### AIM OF THE TASK
Locate the line that contains "(263, 306) = (441, 343): green". Print it and each following line through the end of the listing, verbatim, and nothing more.

DATASET EXTRACT: Begin

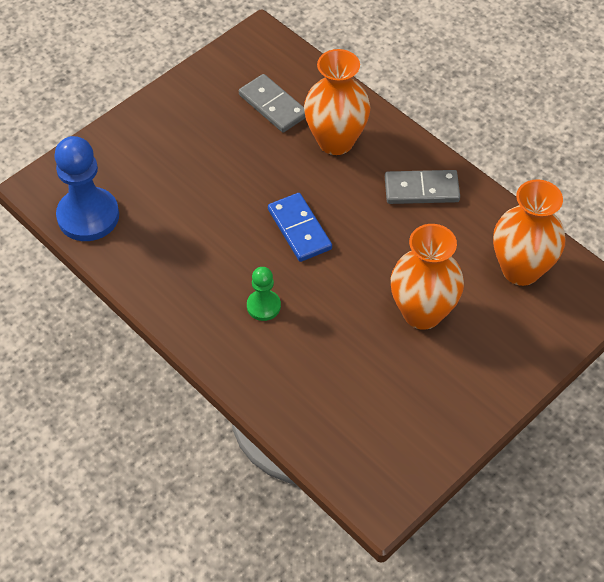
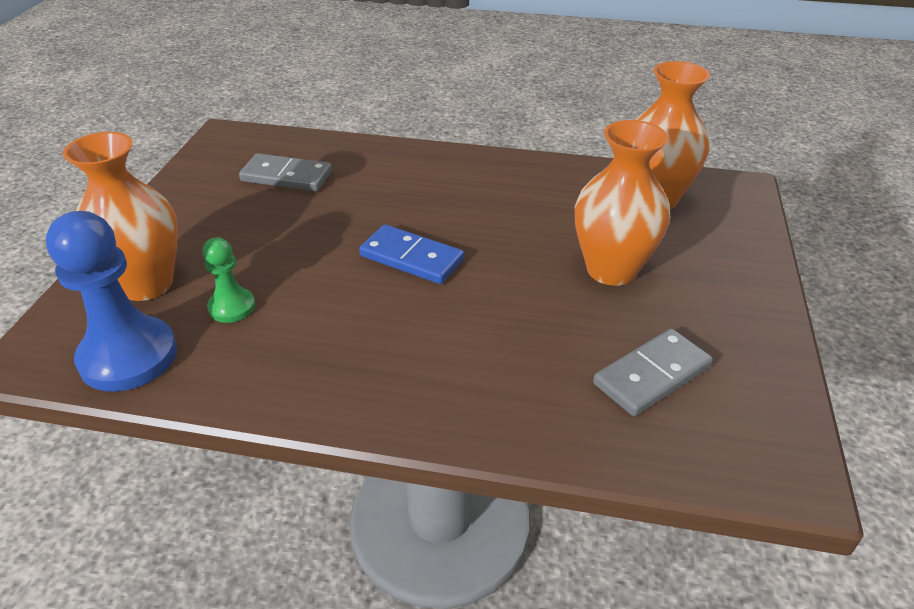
camera: 35 degrees left, 15 degrees down
(263, 306) = (441, 343): green pawn -> green pawn (232, 307)
(335, 141) = (379, 178): orange vase -> orange vase (146, 284)
(421, 189) = (499, 180): grey domino -> grey domino (651, 375)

DATASET EXTRACT: End

### COMPLETED TASK
(263, 306) = (441, 343): green pawn -> green pawn (232, 307)
(335, 141) = (379, 178): orange vase -> orange vase (146, 284)
(421, 189) = (499, 180): grey domino -> grey domino (651, 375)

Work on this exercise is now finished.